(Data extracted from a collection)
※ ※ ※
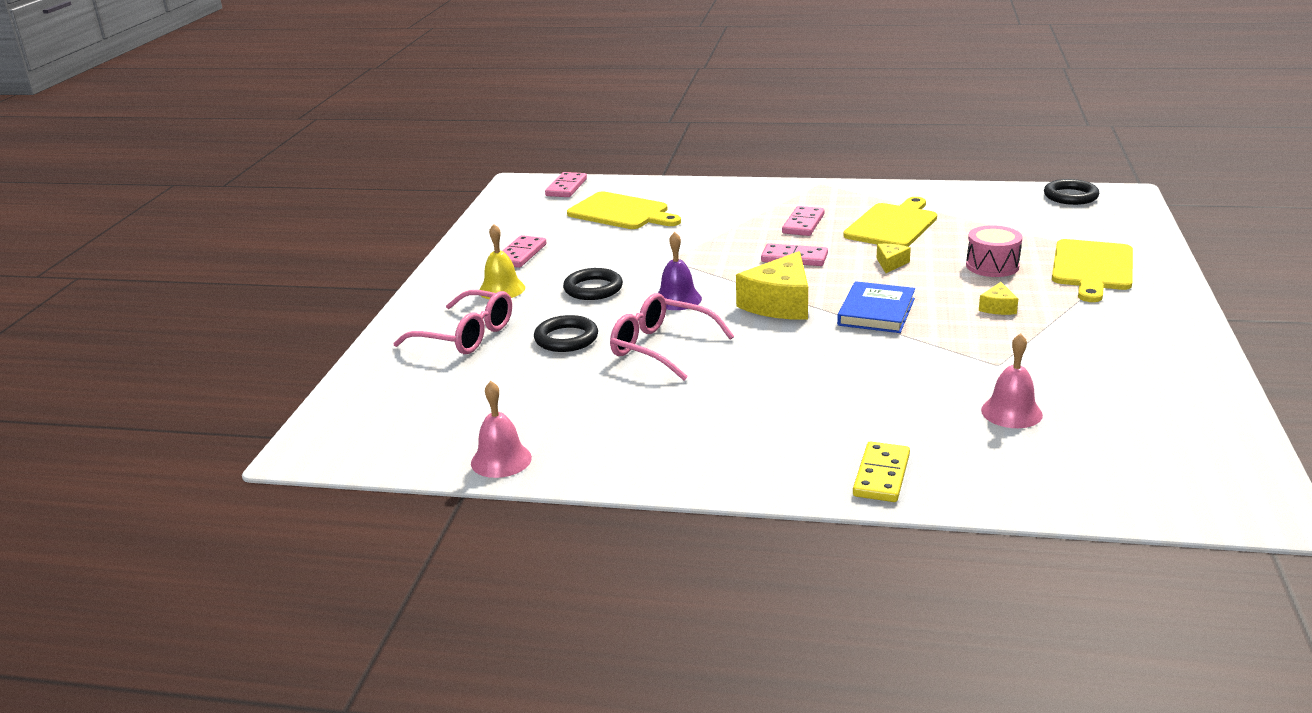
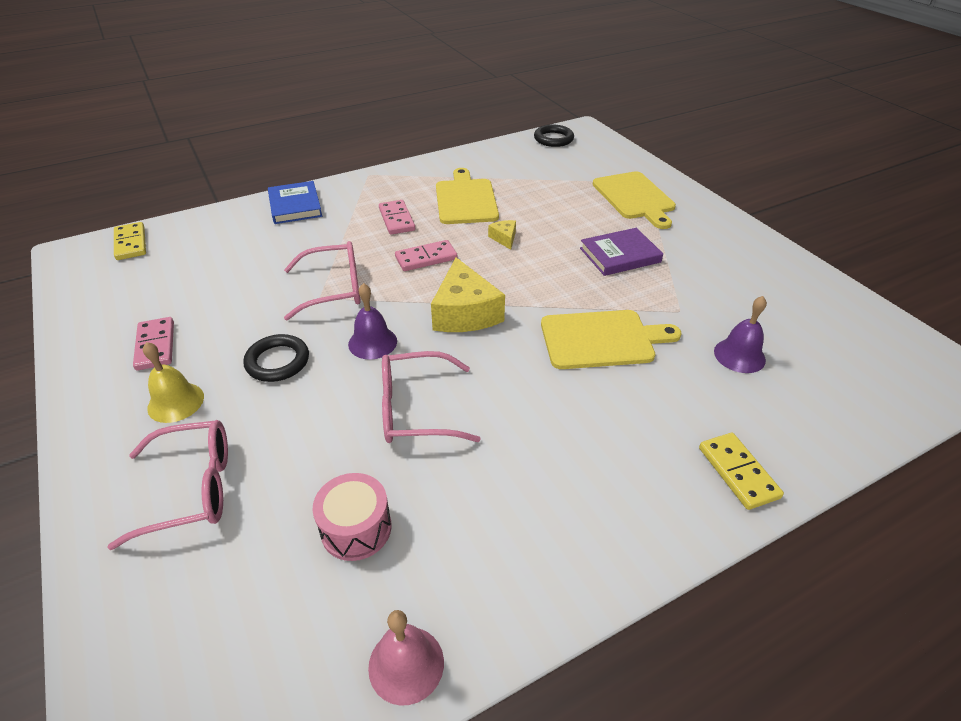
camera: 40 degrees left, 15 degrees up
black ring [534,315,598,352] -> none
pink domino [545,172,587,197] -> yellow domino [114,222,146,260]
yellow cutting board [567,192,681,229] -> yellow cutting board moved to [541,310,682,369]
blue book [837,281,915,333] -> blue book moved to [268,181,322,224]
pink drum [966,225,1023,277] -> pink drum moved to [313,473,392,561]
yellow cheese [979,282,1018,315] -> purple book [580,228,663,276]
pink bell [981,333,1043,428] -> purple bell [714,296,767,373]
none -> pink glasses [284,241,361,320]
※ ※ ※
How to complete this task.
The lines from the start of the data through the line that contains "blue book [837,281,915,333]" are to be returned exactly, please, with both ends included and every picture left out.

Response to the exercise.
camera: 40 degrees left, 15 degrees up
black ring [534,315,598,352] -> none
pink domino [545,172,587,197] -> yellow domino [114,222,146,260]
yellow cutting board [567,192,681,229] -> yellow cutting board moved to [541,310,682,369]
blue book [837,281,915,333] -> blue book moved to [268,181,322,224]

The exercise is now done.